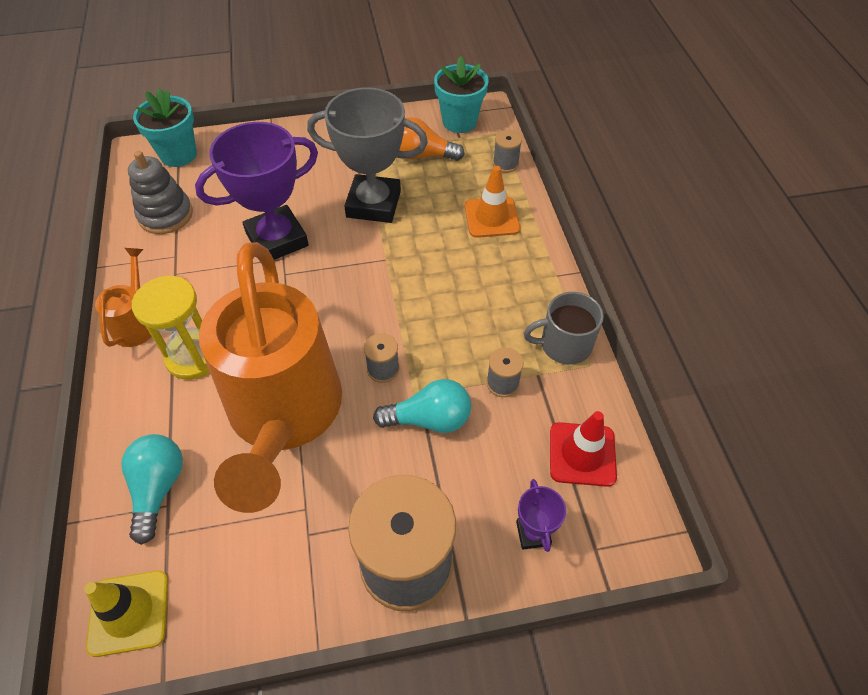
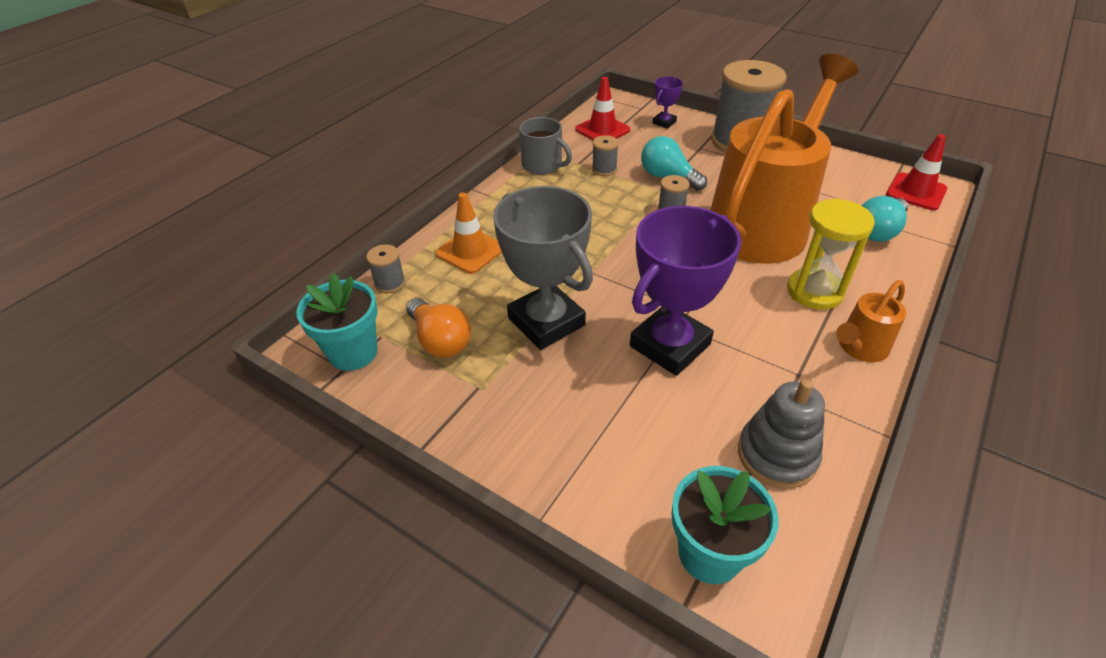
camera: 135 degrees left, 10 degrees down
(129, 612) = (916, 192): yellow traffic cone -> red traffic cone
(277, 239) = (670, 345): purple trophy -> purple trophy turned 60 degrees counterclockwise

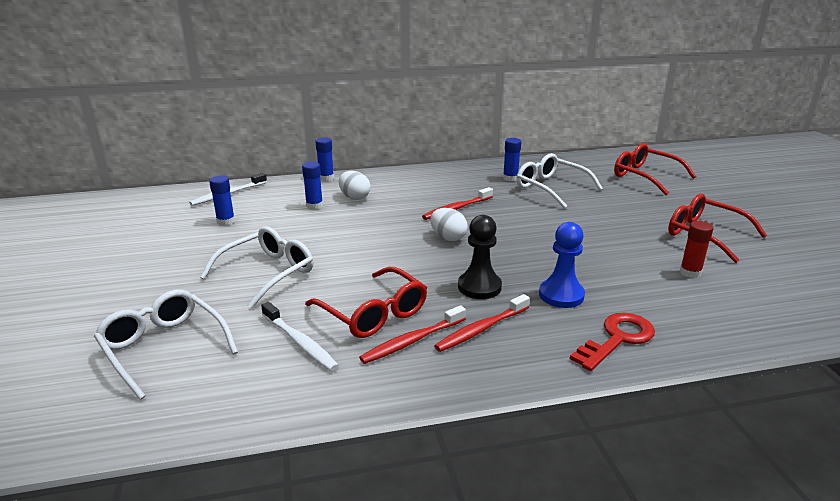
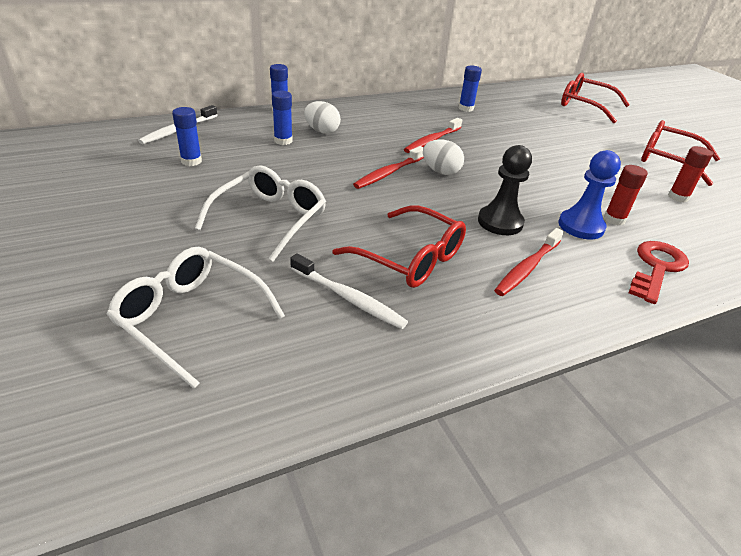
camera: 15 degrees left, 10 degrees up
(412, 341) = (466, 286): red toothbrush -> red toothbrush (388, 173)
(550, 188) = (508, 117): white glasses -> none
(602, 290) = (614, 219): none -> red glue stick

[ASSIGNED TASK]
Copy exactly and only this span: the line with "(277, 239) = (670, 345): purple" through the final line of the entries, both ends included, with the pictures left out.

[OUTPUT]
(277, 239) = (670, 345): purple trophy -> purple trophy turned 60 degrees counterclockwise

camera: 15 degrees left, 10 degrees up
(412, 341) = (466, 286): red toothbrush -> red toothbrush (388, 173)
(550, 188) = (508, 117): white glasses -> none
(602, 290) = (614, 219): none -> red glue stick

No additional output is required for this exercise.